Work to be completed: From the first line to the last, retype everything below exactly, minus the pictures.

Raw data:
* * * *

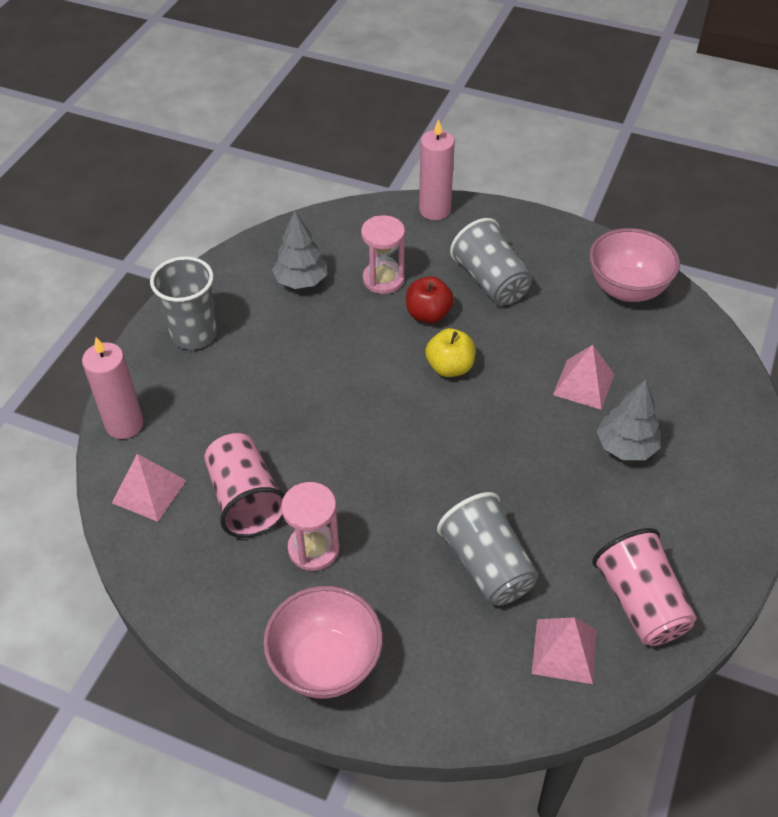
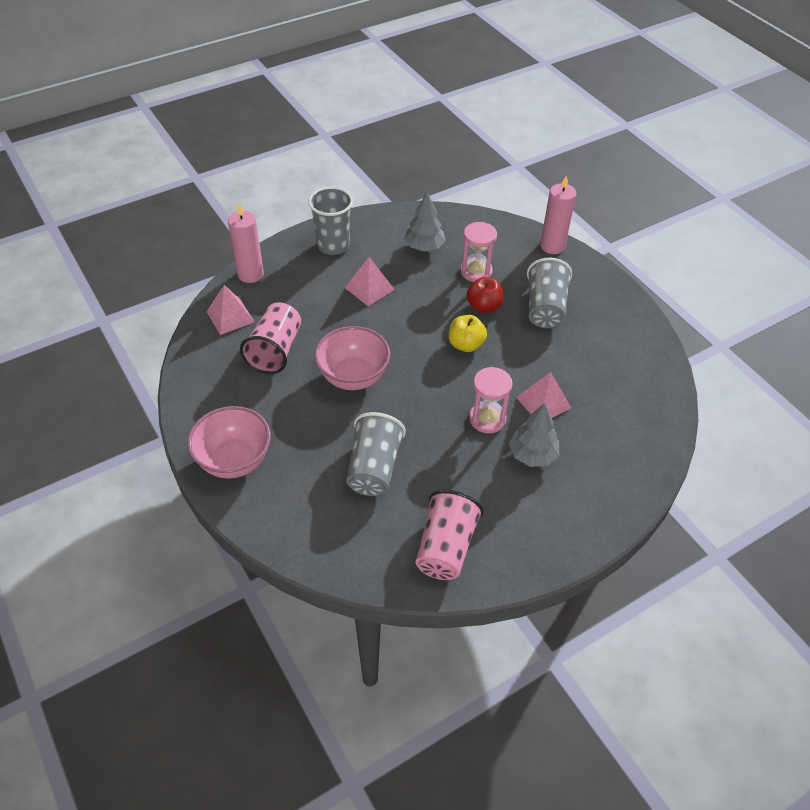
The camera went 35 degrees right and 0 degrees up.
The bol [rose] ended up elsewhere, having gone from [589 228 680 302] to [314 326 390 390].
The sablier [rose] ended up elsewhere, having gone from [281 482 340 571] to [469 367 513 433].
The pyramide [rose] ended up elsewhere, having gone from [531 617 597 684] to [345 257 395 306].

* * * *

Exercise response:
The camera went 35 degrees right and 0 degrees up.
The bol [rose] ended up elsewhere, having gone from [589 228 680 302] to [314 326 390 390].
The sablier [rose] ended up elsewhere, having gone from [281 482 340 571] to [469 367 513 433].
The pyramide [rose] ended up elsewhere, having gone from [531 617 597 684] to [345 257 395 306].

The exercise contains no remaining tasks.